Spatial reasoning data:
*** Begin section ***
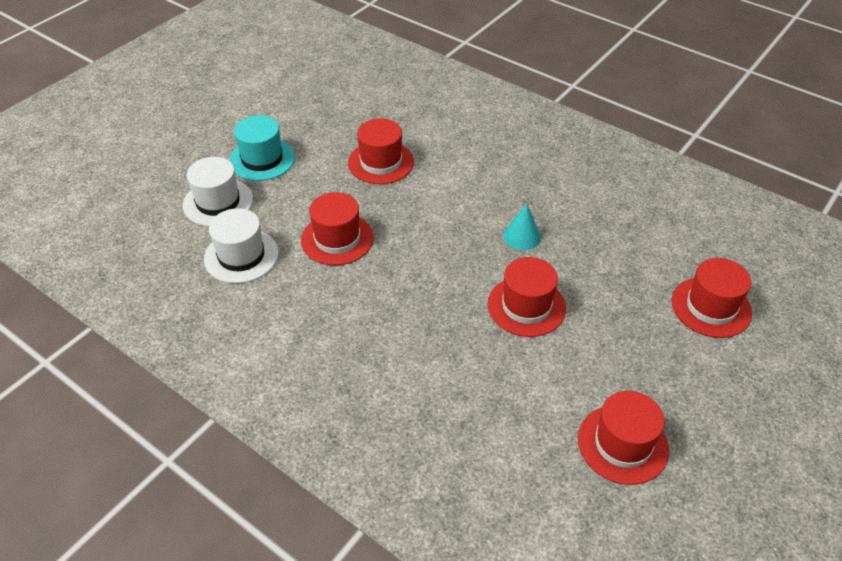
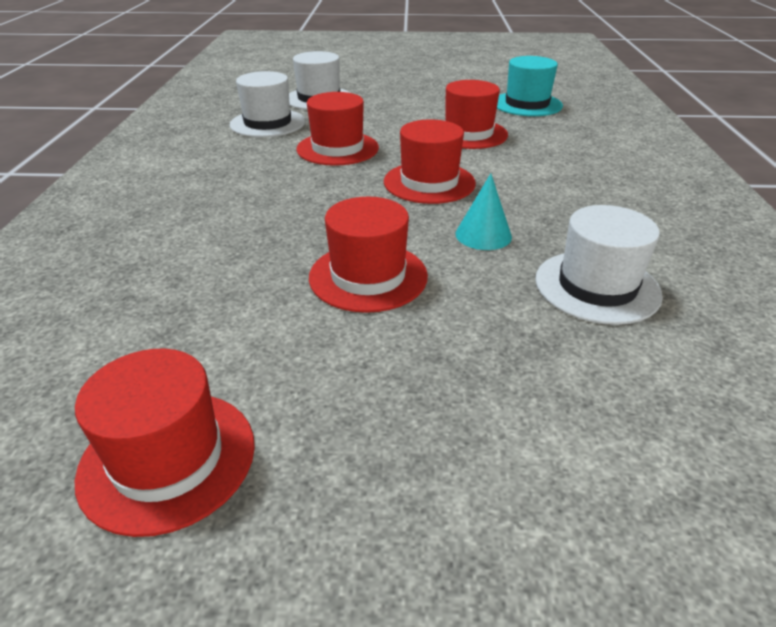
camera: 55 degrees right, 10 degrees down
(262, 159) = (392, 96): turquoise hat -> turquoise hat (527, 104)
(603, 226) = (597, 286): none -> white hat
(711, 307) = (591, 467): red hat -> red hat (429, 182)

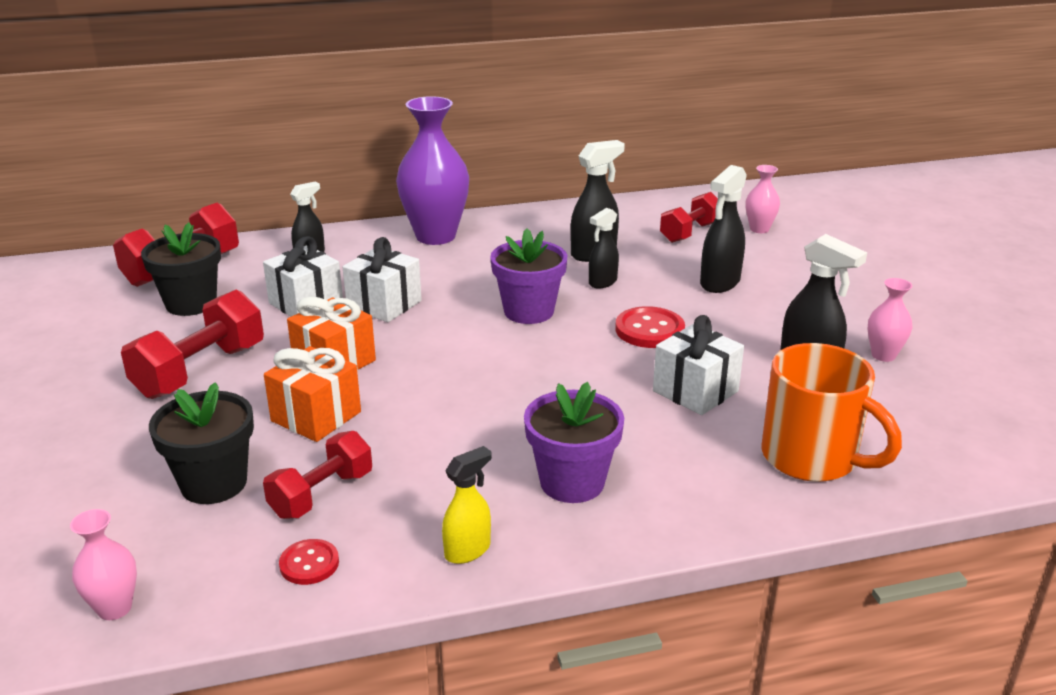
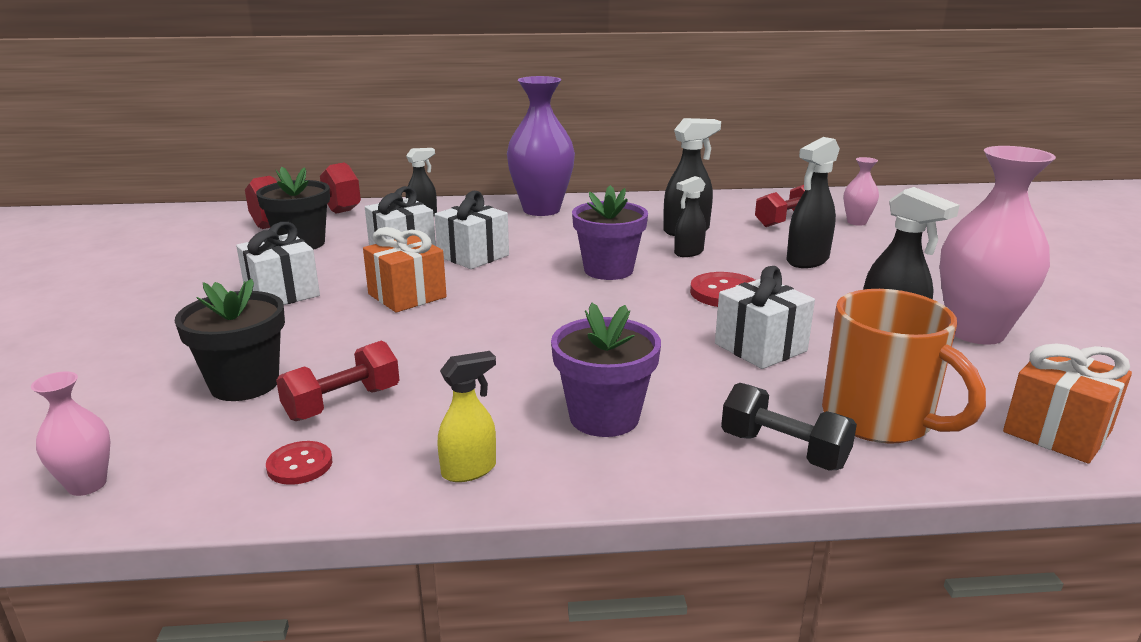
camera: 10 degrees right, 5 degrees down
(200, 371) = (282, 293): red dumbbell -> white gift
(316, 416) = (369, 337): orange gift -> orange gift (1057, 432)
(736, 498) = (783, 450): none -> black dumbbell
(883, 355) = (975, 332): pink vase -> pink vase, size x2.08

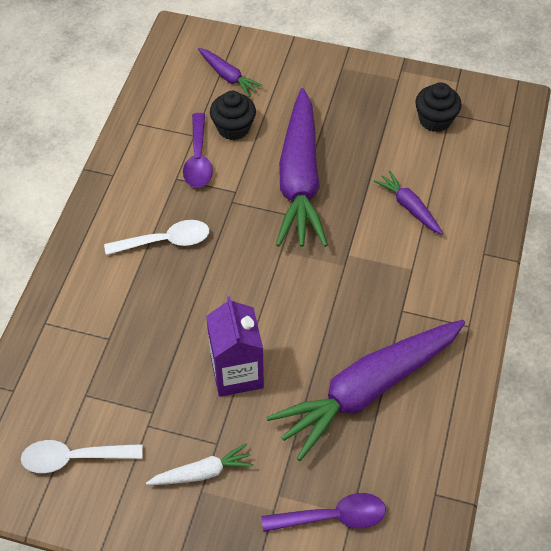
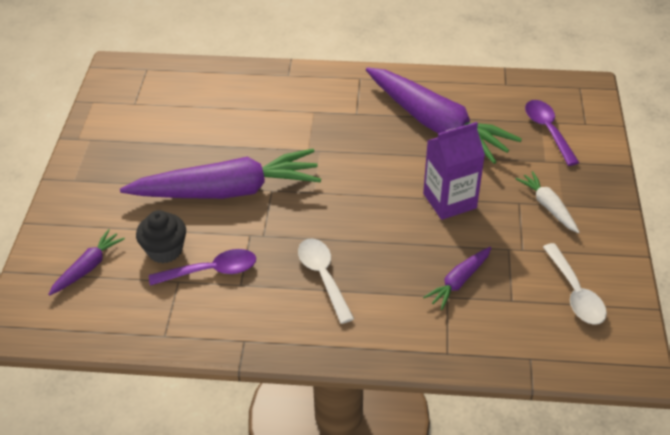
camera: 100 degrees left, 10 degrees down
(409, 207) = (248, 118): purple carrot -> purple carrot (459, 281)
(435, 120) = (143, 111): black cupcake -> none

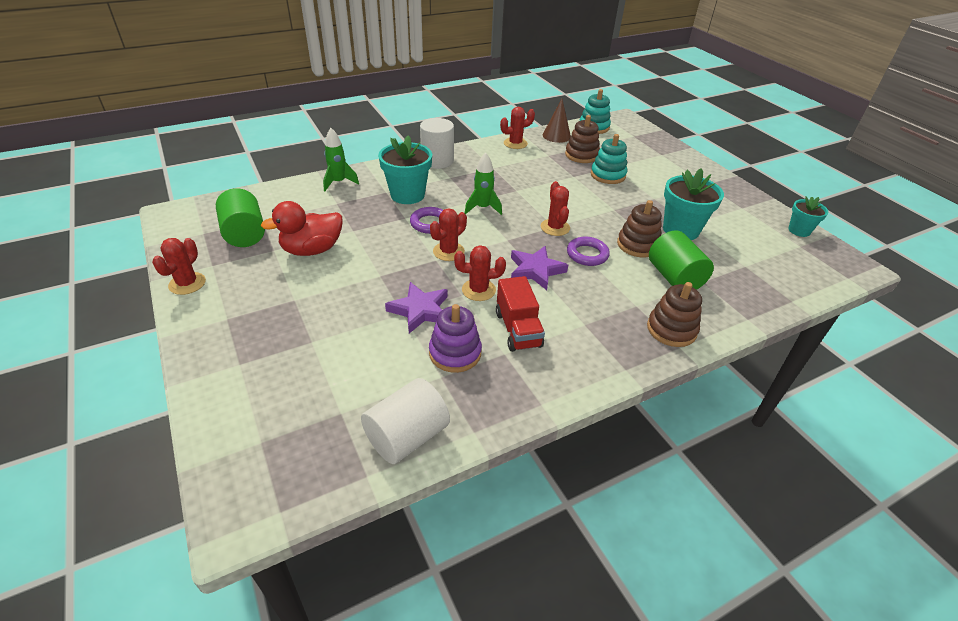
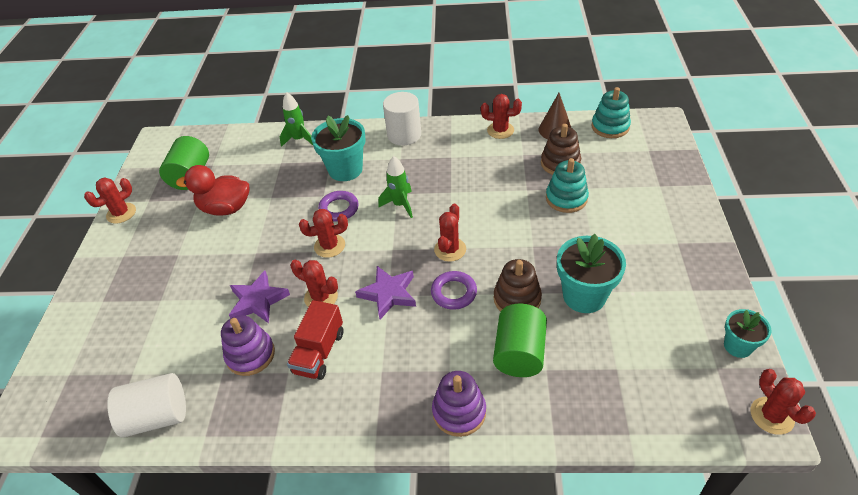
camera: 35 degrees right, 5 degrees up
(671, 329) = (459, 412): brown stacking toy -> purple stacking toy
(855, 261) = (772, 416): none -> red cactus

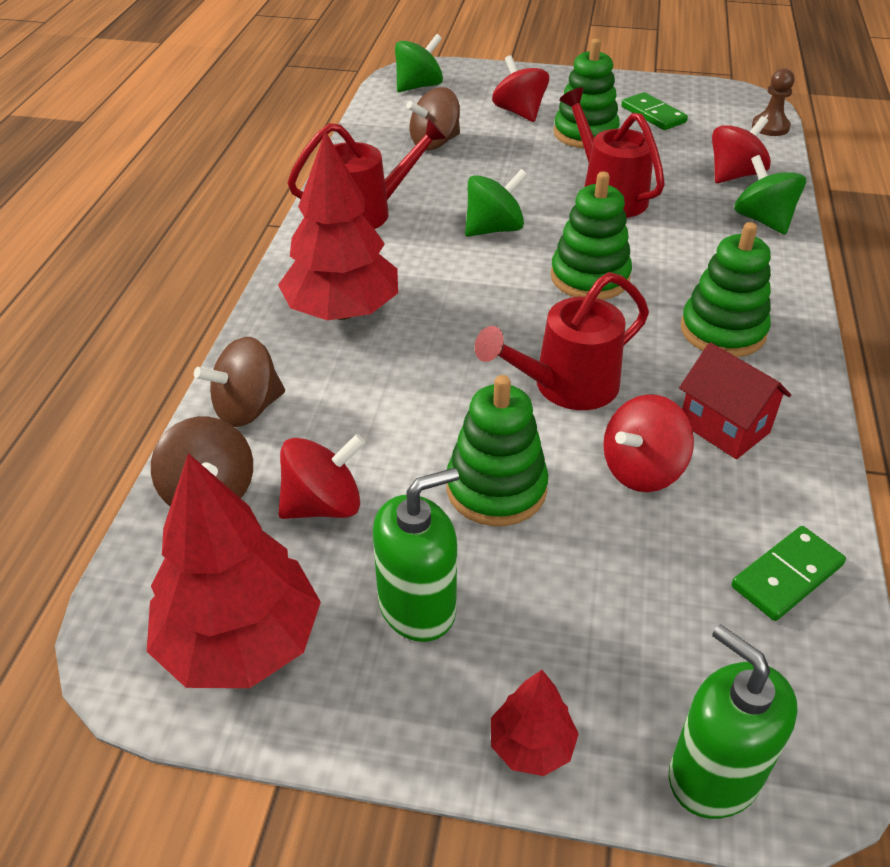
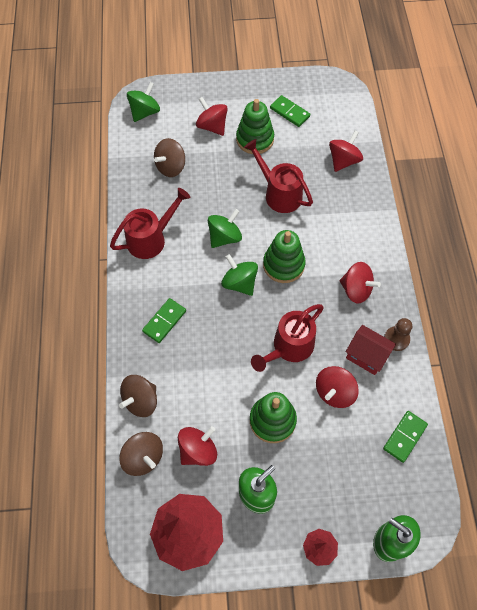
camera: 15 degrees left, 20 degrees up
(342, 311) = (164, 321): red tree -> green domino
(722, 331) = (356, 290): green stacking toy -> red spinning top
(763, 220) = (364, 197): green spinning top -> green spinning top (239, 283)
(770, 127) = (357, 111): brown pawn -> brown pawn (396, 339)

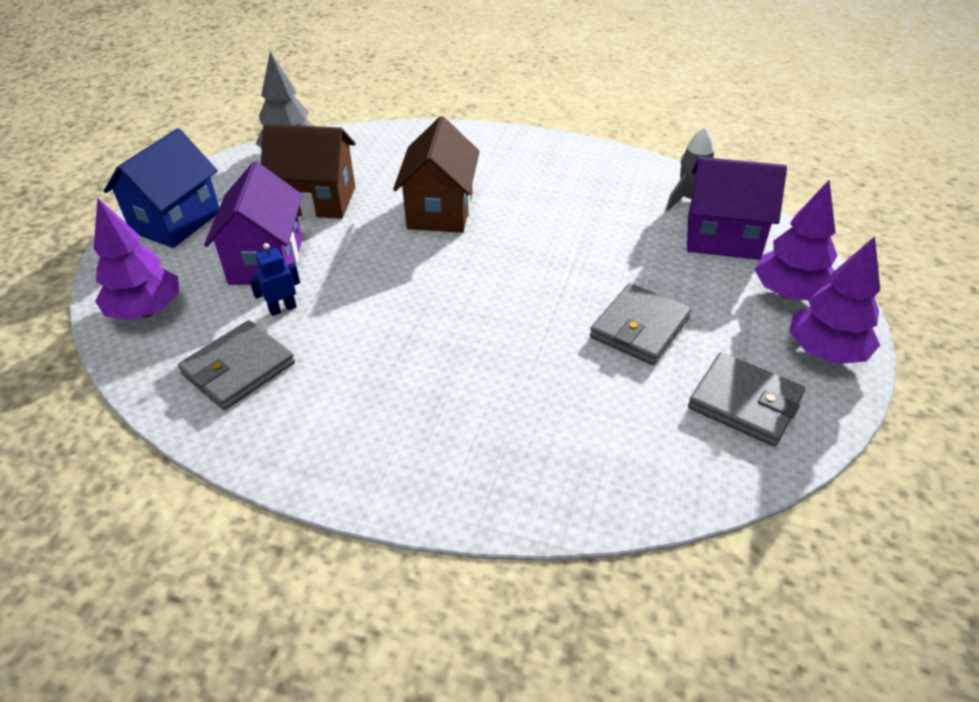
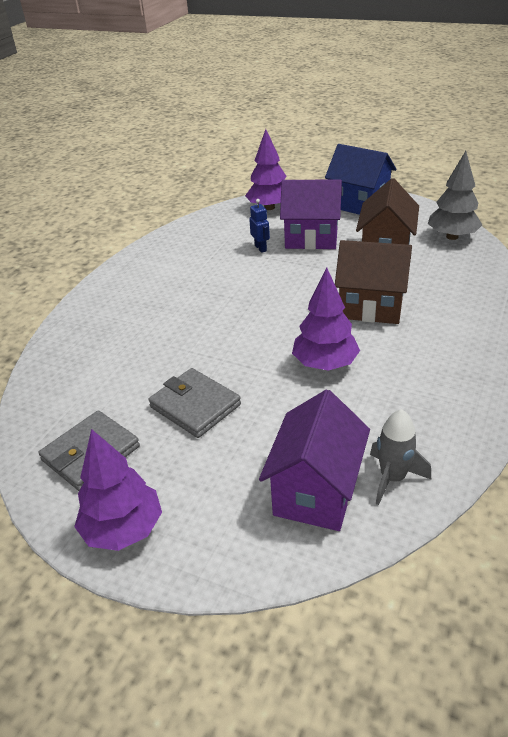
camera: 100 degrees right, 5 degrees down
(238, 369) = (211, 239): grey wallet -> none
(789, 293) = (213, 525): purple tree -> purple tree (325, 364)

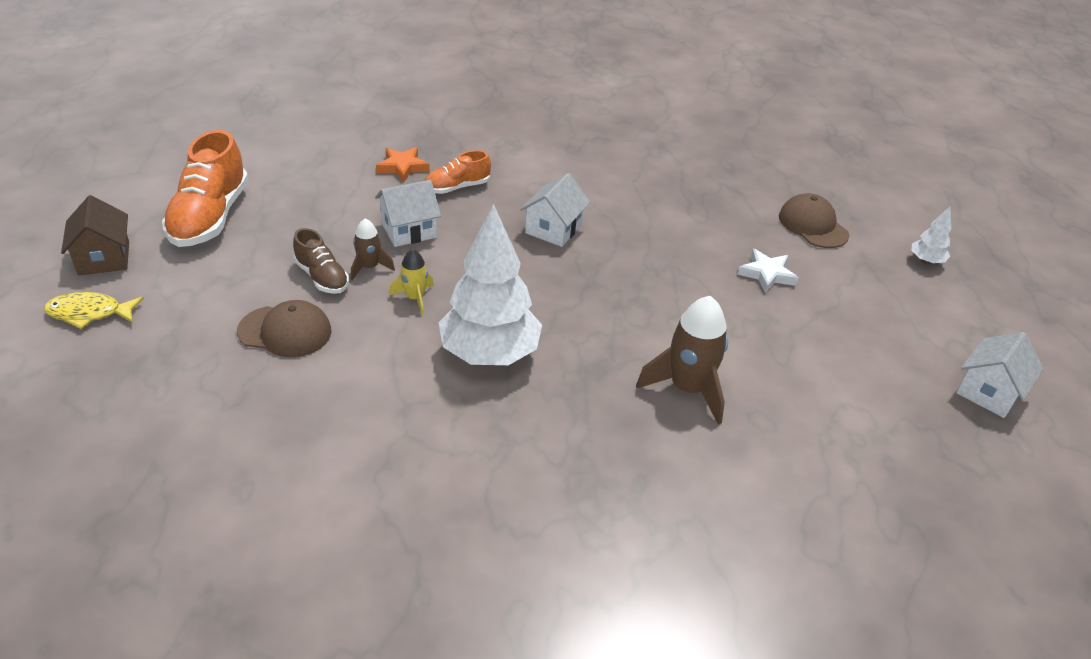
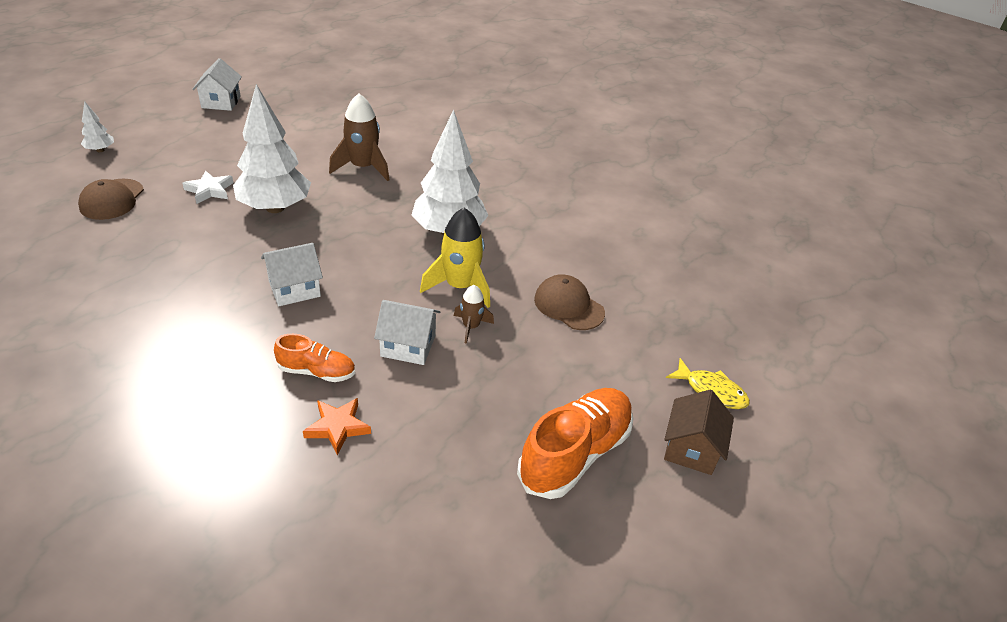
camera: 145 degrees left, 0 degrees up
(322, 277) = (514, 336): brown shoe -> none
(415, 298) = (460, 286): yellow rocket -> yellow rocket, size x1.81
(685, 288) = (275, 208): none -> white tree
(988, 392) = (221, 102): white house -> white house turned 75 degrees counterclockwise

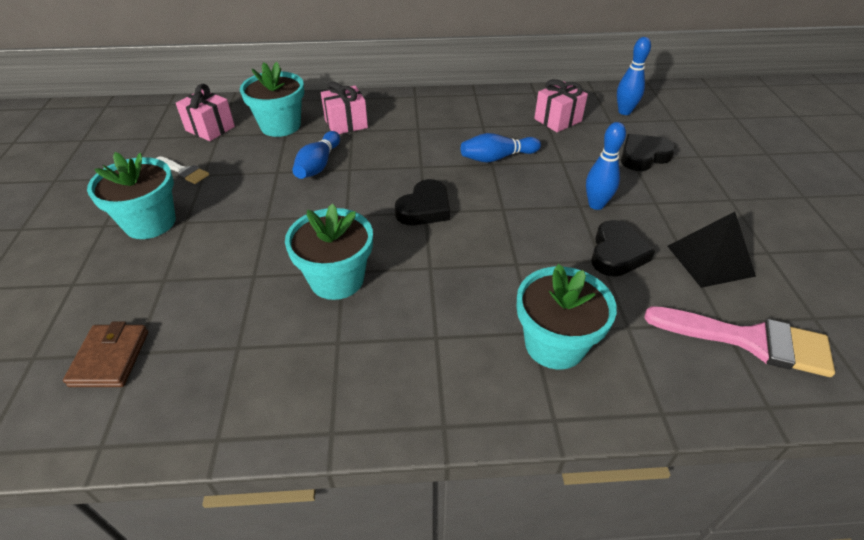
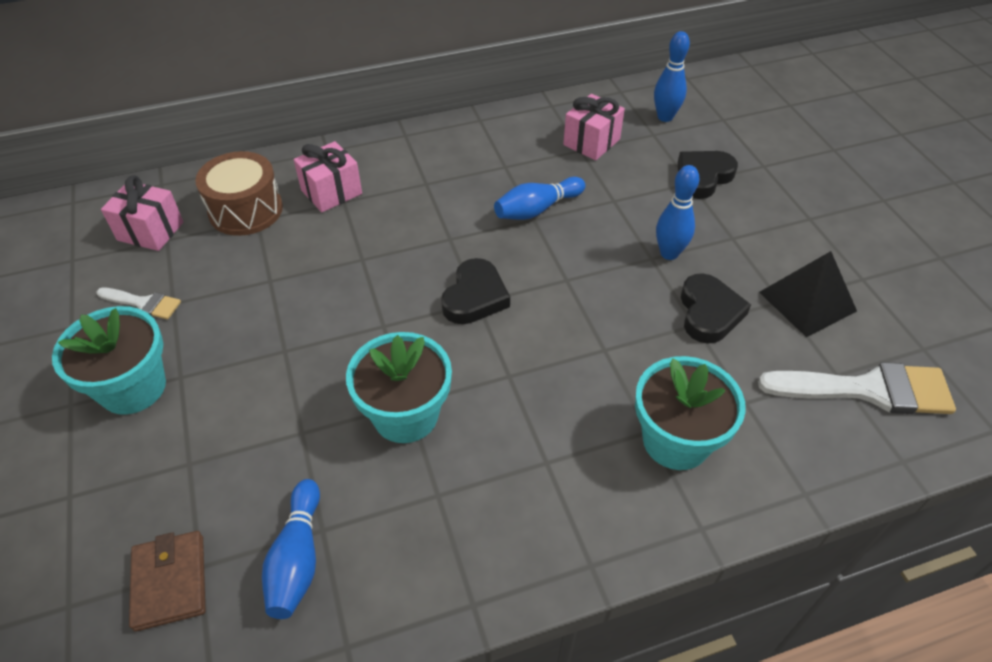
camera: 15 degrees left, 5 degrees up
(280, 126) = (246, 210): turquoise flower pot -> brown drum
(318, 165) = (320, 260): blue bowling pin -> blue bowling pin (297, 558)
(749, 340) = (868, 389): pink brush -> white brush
*** End section ***
Copy out the lines above from the line containing "(435, 120) = (143, 111): black" through the line containing "camera: 15 degrees left, 20 degrees up", exactly, and keep the pictures out.

* _Written answer_:
(435, 120) = (143, 111): black cupcake -> none

camera: 35 degrees right, 5 degrees up
(671, 329) = (459, 412): brown stacking toy -> purple stacking toy
(855, 261) = (772, 416): none -> red cactus

camera: 15 degrees left, 20 degrees up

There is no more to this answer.